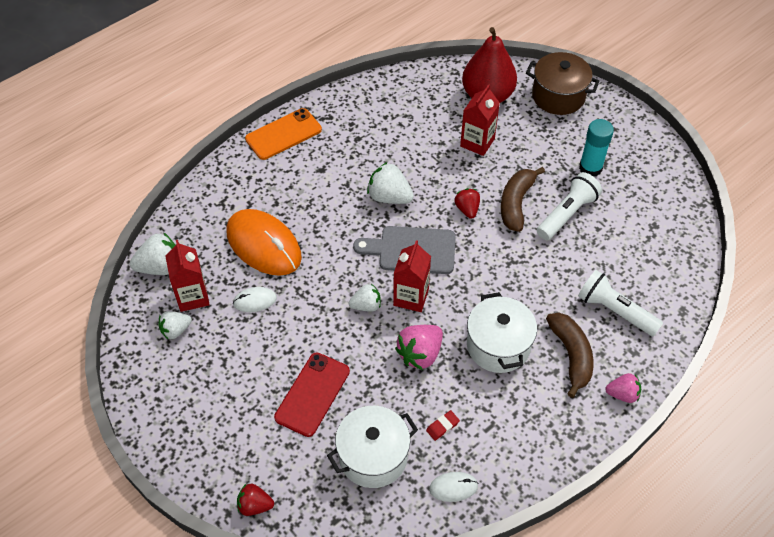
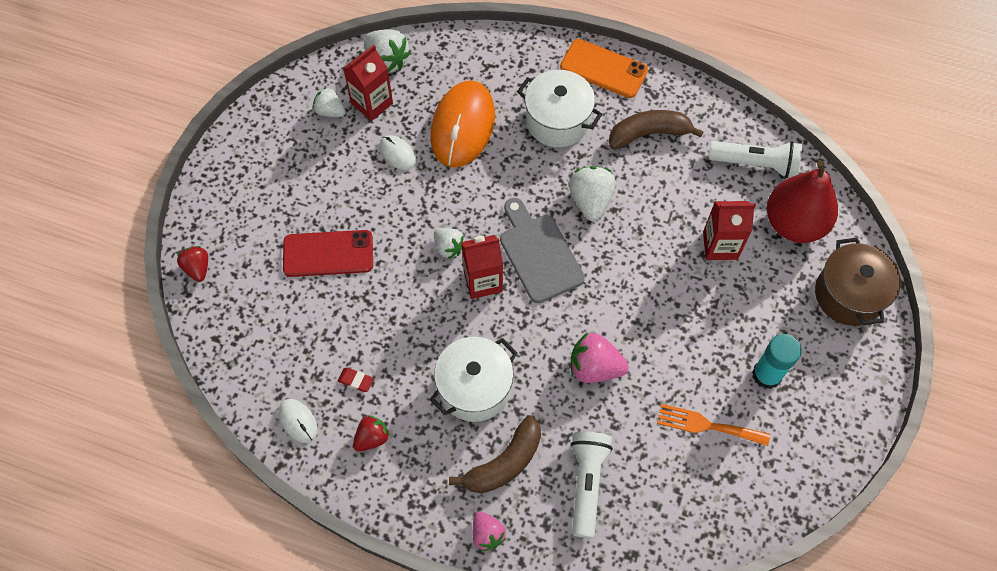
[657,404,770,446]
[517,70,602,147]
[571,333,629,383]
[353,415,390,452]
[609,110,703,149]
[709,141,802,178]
+++
PROBLEM STATEMENT: Please write every line above out exactly as given, except for any pictures.

ANSWER SECTION:
[657,404,770,446]
[517,70,602,147]
[571,333,629,383]
[353,415,390,452]
[609,110,703,149]
[709,141,802,178]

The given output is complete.